Information given below:
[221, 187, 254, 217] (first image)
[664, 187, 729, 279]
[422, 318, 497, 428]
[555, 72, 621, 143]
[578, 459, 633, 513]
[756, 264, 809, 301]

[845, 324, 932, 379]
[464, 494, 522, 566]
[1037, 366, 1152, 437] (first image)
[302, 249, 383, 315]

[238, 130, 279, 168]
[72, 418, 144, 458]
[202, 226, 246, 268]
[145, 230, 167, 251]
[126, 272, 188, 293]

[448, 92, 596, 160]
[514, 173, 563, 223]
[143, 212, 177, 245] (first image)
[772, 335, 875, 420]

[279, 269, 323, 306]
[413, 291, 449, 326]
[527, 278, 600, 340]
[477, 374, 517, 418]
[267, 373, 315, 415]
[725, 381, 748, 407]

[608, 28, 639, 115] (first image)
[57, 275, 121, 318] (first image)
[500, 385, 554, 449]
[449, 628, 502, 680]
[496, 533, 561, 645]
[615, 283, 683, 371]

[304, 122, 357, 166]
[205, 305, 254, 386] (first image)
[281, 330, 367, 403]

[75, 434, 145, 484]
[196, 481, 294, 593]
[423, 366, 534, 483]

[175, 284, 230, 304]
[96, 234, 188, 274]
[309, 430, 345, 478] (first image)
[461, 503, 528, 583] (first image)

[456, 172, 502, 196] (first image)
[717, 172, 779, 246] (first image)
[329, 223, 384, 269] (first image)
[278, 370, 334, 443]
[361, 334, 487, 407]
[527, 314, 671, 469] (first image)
End of Information given.
Your answer must be the data above, copied exactly from its first line through the line containing "[578, 459, 633, 513]", and nothing more.

[221, 187, 254, 217] (first image)
[664, 187, 729, 279]
[422, 318, 497, 428]
[555, 72, 621, 143]
[578, 459, 633, 513]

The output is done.